(Records from a data source)
************
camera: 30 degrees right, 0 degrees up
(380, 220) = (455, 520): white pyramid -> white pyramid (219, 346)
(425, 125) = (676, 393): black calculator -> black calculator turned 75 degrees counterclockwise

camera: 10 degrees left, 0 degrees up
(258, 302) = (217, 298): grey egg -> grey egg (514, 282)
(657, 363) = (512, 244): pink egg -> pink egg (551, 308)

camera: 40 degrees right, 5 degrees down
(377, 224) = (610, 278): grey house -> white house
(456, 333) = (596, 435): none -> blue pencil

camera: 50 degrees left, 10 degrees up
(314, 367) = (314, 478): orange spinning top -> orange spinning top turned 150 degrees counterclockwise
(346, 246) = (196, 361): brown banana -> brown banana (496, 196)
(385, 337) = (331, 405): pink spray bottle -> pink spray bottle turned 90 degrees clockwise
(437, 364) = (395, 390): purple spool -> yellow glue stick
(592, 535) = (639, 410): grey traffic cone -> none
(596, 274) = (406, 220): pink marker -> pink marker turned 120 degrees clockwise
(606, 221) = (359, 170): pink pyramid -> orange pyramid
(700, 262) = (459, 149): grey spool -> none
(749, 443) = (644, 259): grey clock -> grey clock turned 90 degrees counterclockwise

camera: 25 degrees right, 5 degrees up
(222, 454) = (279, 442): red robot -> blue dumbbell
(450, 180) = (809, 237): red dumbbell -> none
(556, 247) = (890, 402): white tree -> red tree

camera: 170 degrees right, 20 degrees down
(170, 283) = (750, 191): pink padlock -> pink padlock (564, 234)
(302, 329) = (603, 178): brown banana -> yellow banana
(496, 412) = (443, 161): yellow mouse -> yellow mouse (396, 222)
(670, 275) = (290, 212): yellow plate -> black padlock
************
Prompt
Go through the records above and return each line in which the word "turned" occurs.

Result
(425, 125) = (676, 393): black calculator -> black calculator turned 75 degrees counterclockwise
(314, 367) = (314, 478): orange spinning top -> orange spinning top turned 150 degrees counterclockwise
(385, 337) = (331, 405): pink spray bottle -> pink spray bottle turned 90 degrees clockwise
(596, 274) = (406, 220): pink marker -> pink marker turned 120 degrees clockwise
(749, 443) = (644, 259): grey clock -> grey clock turned 90 degrees counterclockwise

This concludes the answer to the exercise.